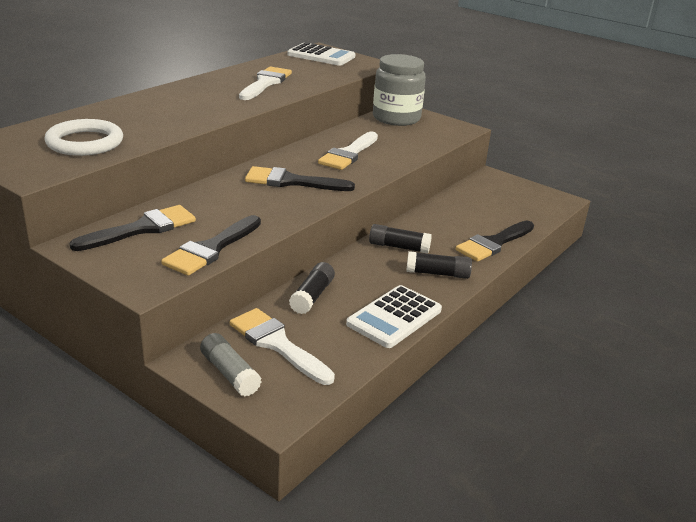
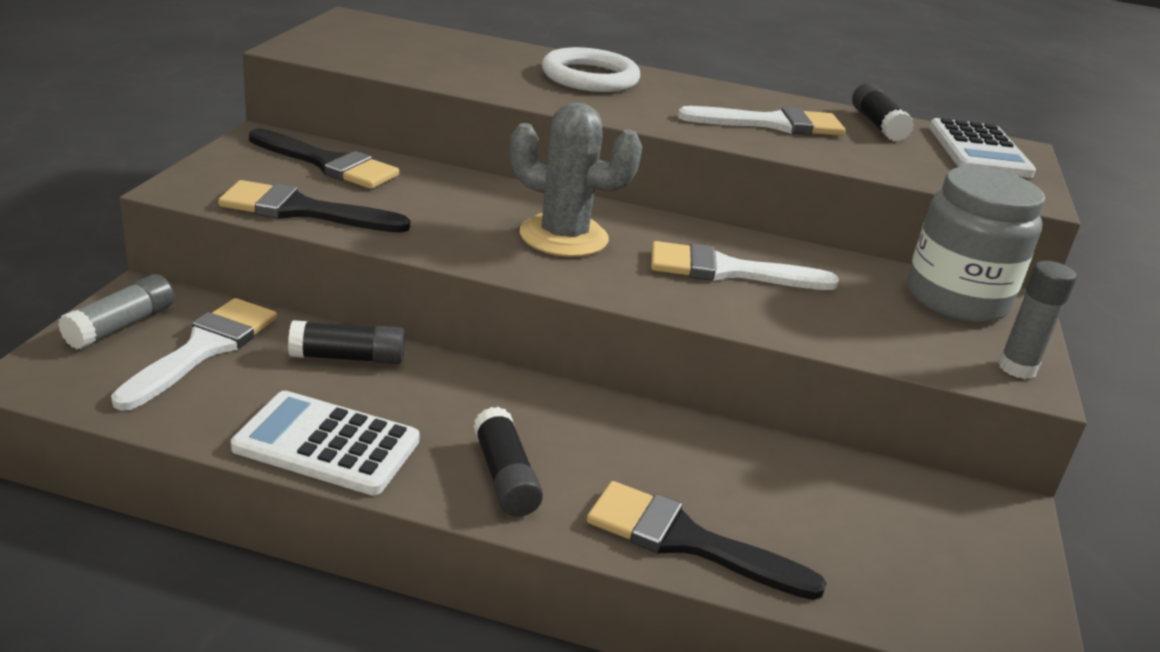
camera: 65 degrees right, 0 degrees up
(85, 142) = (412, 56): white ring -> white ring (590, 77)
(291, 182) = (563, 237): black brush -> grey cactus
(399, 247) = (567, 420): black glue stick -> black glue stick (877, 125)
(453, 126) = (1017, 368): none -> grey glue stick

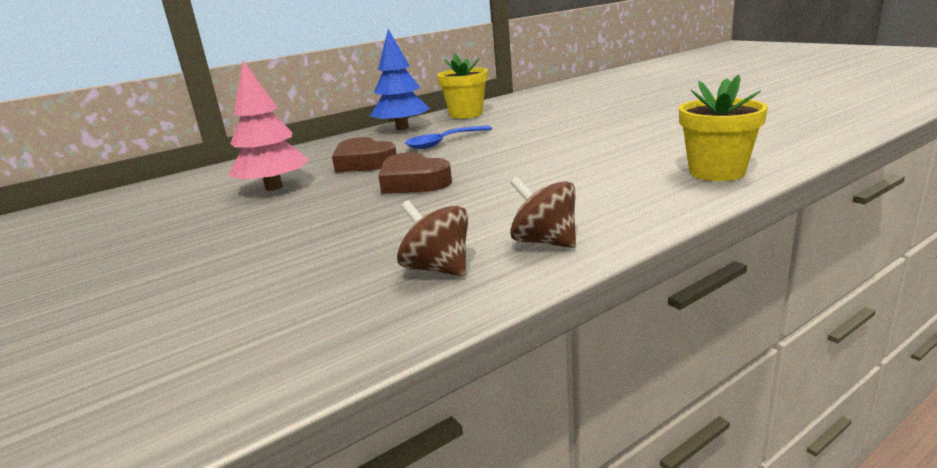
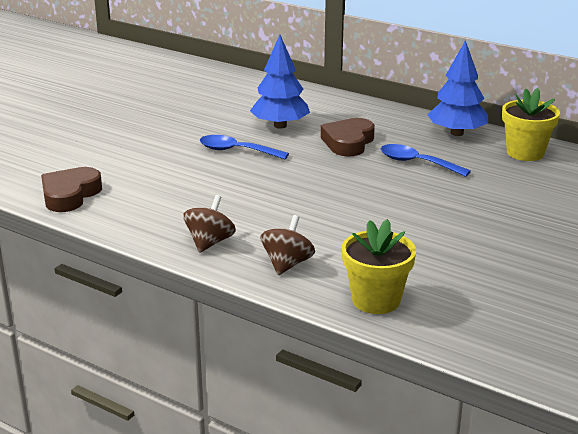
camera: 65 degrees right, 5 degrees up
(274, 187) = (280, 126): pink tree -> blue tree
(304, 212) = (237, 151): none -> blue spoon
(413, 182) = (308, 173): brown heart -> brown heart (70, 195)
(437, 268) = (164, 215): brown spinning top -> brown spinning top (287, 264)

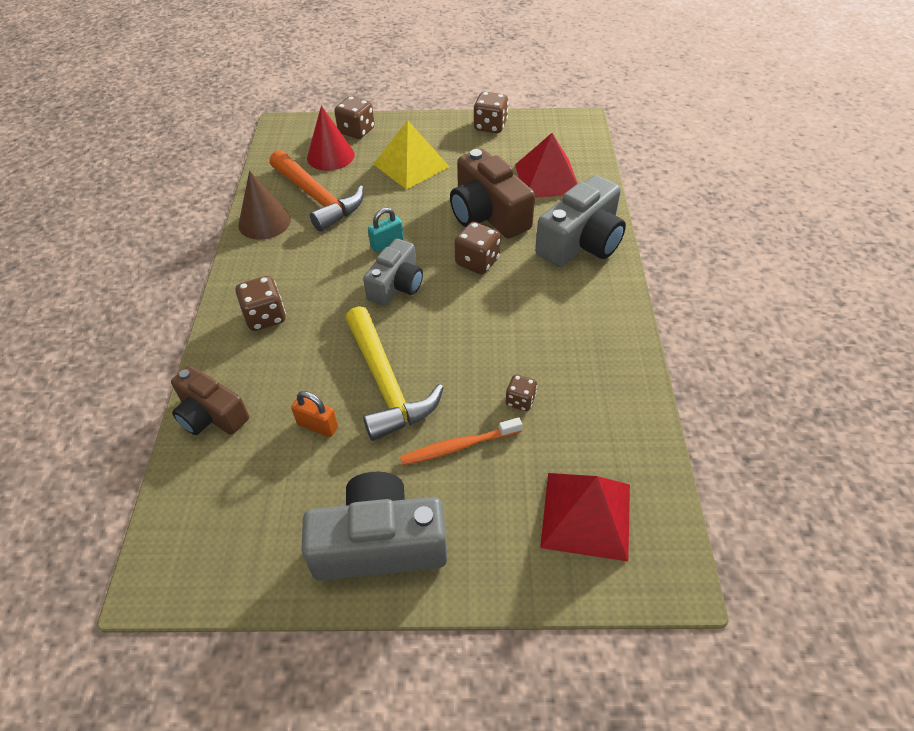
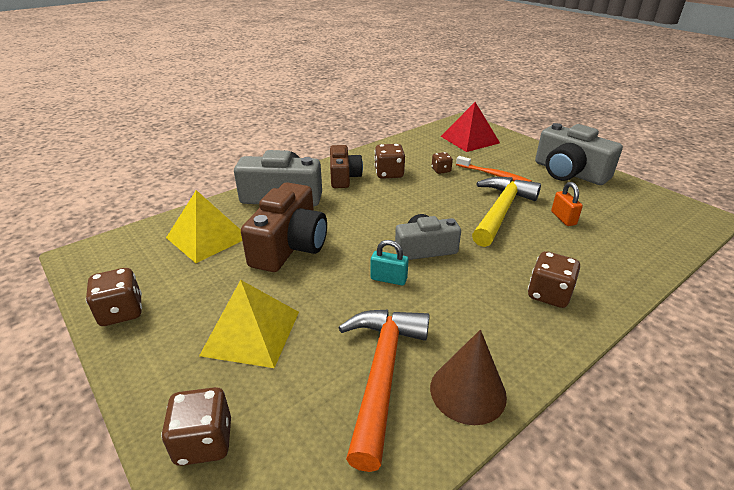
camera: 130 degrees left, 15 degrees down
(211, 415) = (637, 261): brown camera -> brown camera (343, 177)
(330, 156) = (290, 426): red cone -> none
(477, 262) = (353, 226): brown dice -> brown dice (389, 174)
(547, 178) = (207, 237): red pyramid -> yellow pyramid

-*-*-

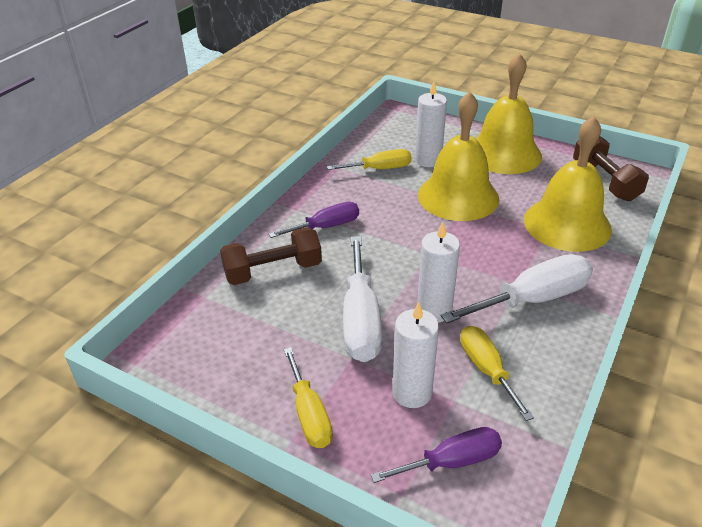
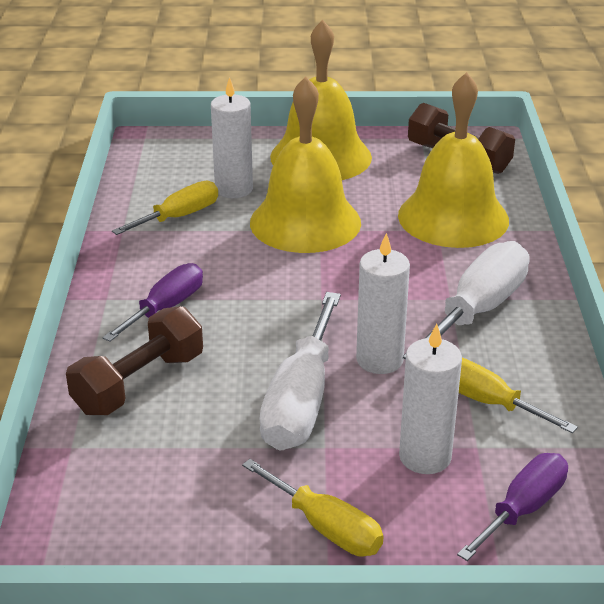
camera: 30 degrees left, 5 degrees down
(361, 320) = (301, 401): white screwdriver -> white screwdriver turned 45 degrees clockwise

-*-*-

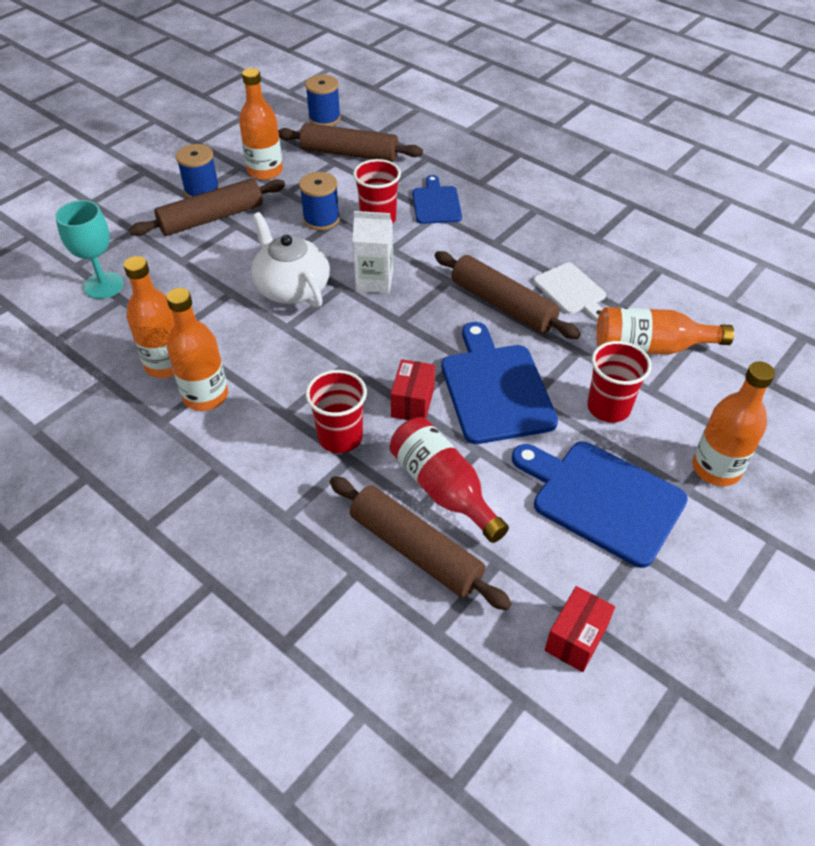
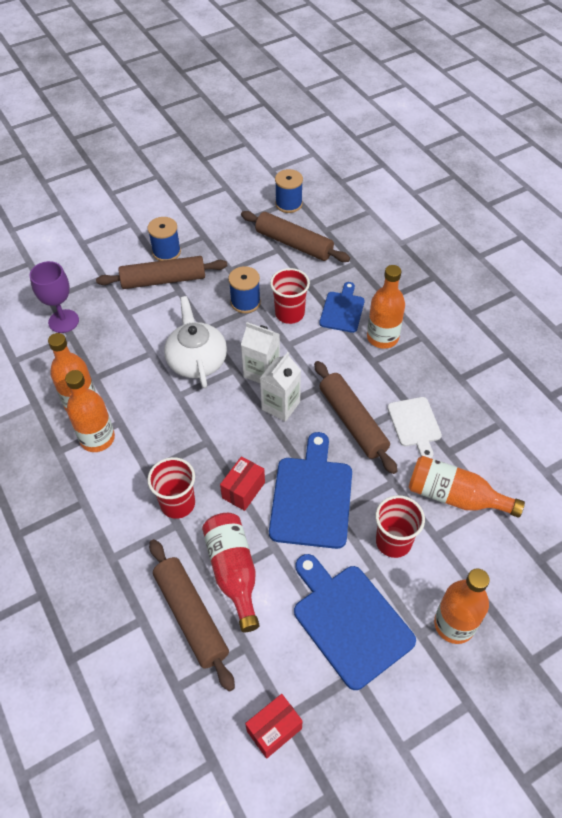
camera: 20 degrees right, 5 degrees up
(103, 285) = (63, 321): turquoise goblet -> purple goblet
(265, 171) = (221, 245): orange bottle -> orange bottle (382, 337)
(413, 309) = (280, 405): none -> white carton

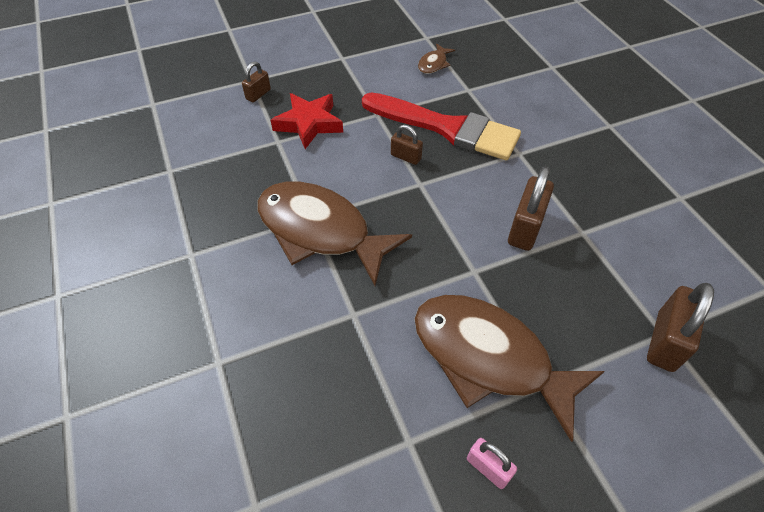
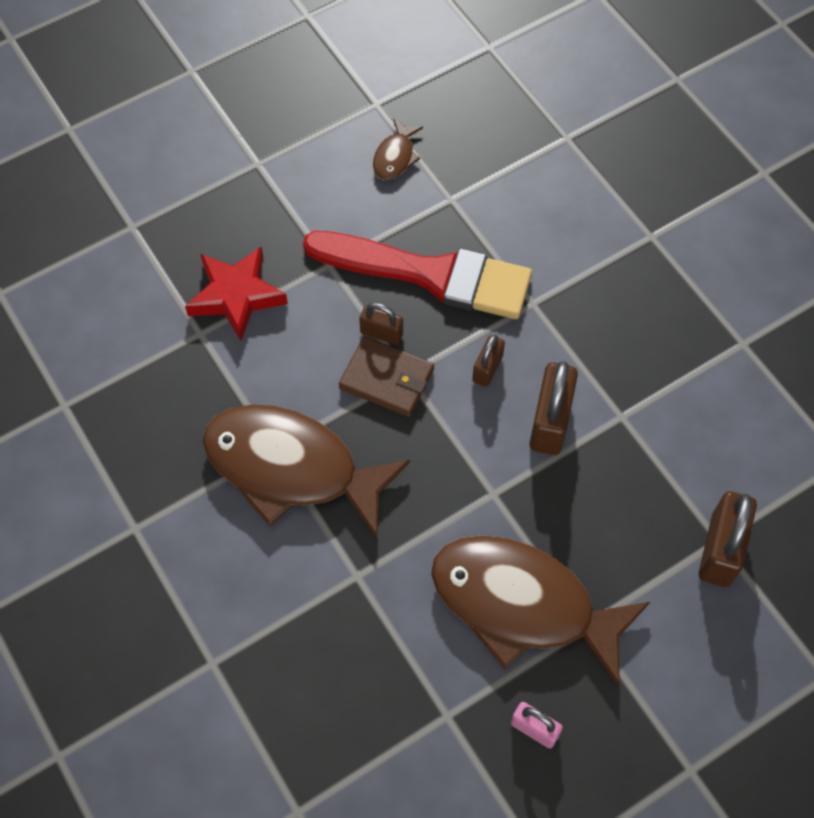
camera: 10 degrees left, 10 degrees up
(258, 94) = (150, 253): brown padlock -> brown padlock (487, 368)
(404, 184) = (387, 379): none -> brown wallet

-*-*-

- **PROBLEM**
Look above for the line holding "camera: 10 degrees left, 10 degrees up" and the line holding "(404, 184) = (387, 379): none -> brown wallet", then output exactly those two lines and every line between them, nothing more.

- **TASK RESPONSE**
camera: 10 degrees left, 10 degrees up
(258, 94) = (150, 253): brown padlock -> brown padlock (487, 368)
(404, 184) = (387, 379): none -> brown wallet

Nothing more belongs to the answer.